------ INPUT RECORDS ------

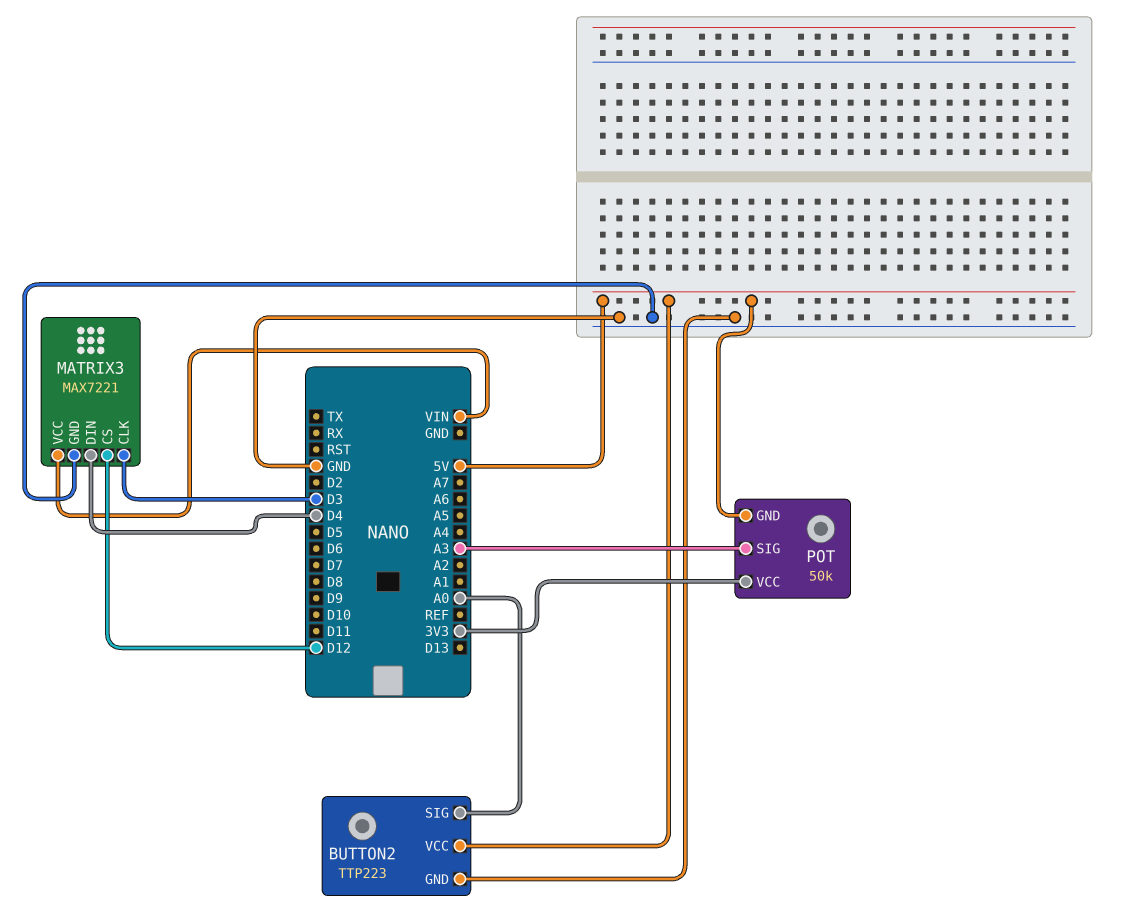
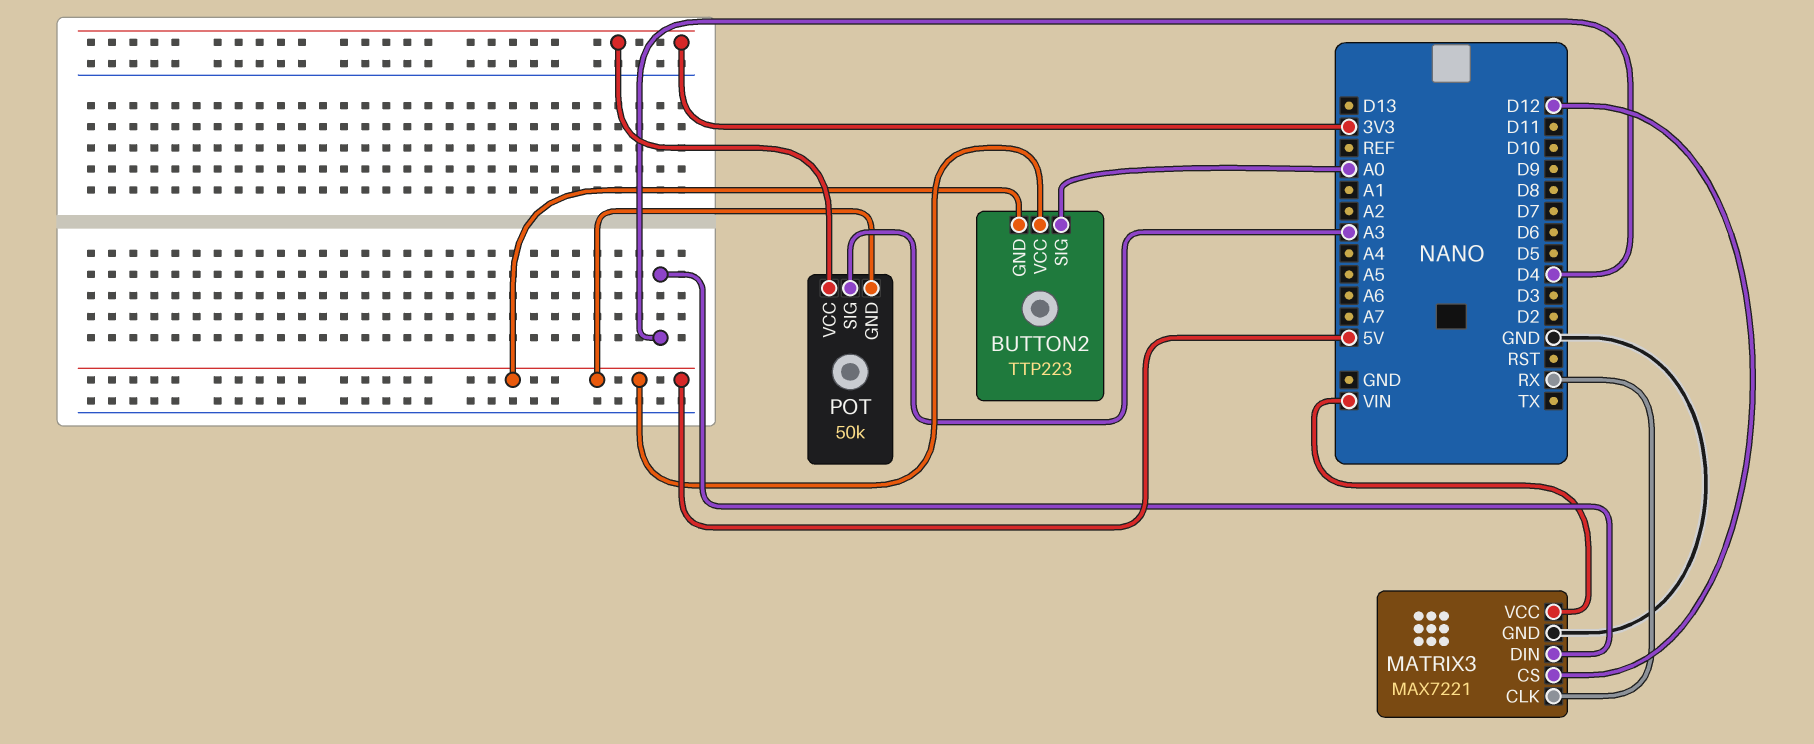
BUTTON2 pin GND: GND -> 5V
MATRIX3 pin CLK: D3 -> RX

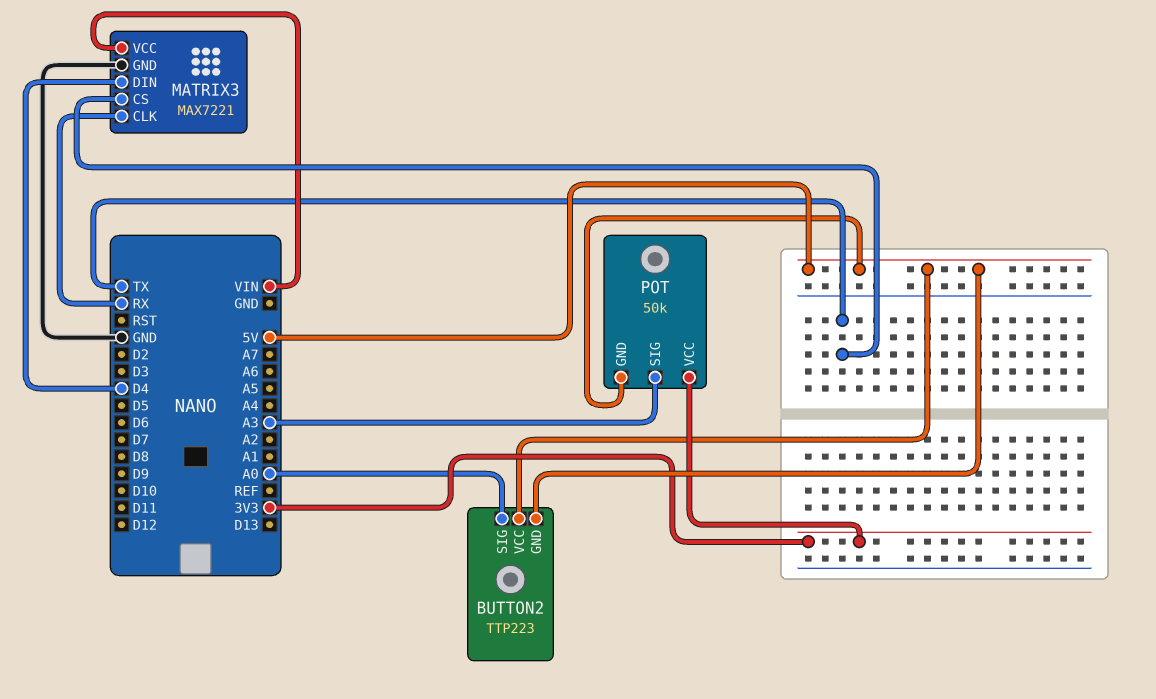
MATRIX3 pin CS: D12 -> TX

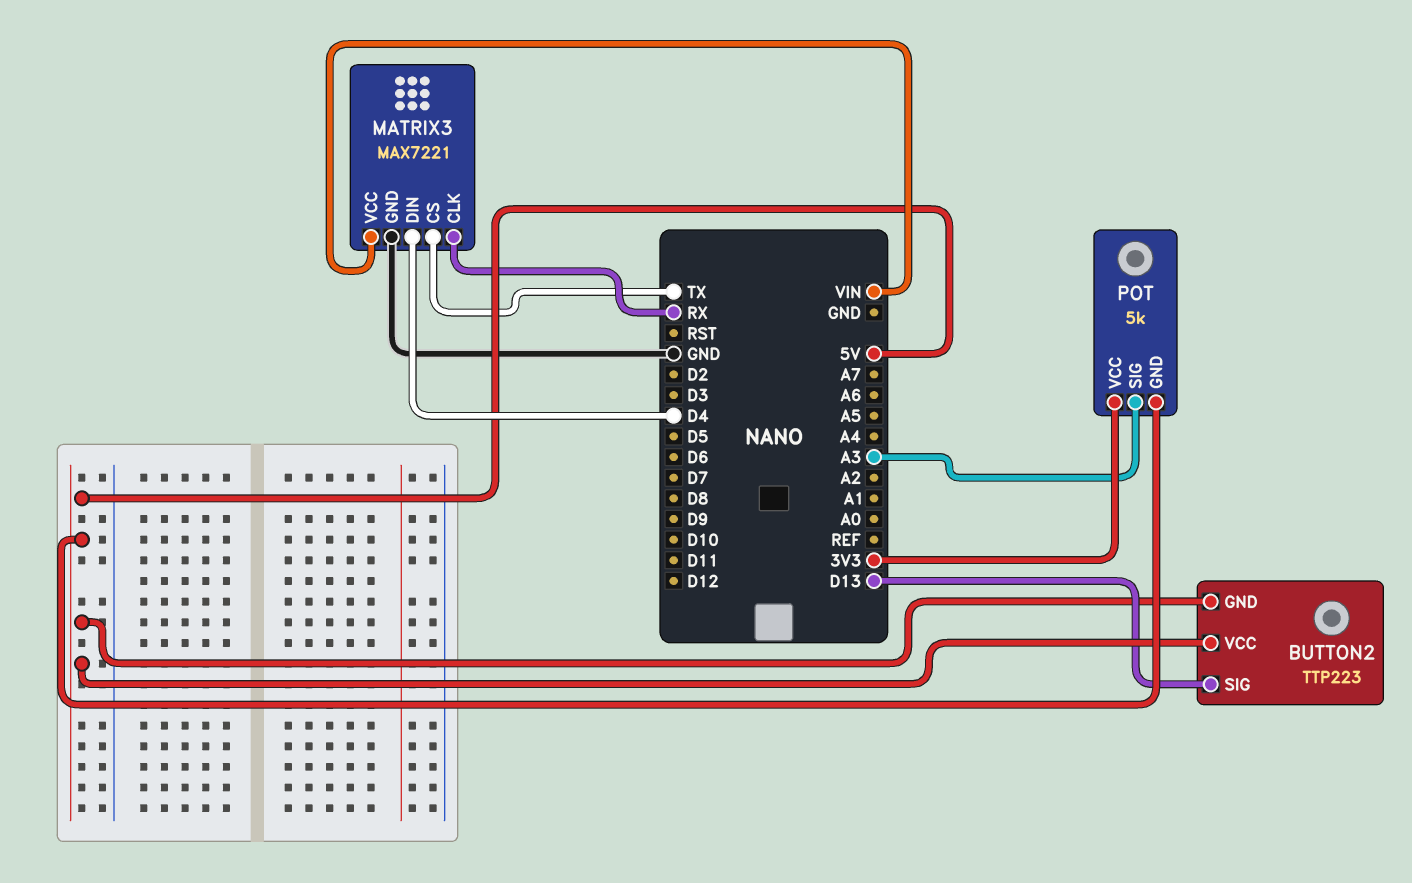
BUTTON2 pin SIG: A0 -> D13
POT: 50k -> 5k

------

**TASK GOAL**
Give the records again exactly, pictures left out.

**RESPONSE TO THE EXERCISE**
BUTTON2 pin GND: GND -> 5V
MATRIX3 pin CLK: D3 -> RX

MATRIX3 pin CS: D12 -> TX

BUTTON2 pin SIG: A0 -> D13
POT: 50k -> 5k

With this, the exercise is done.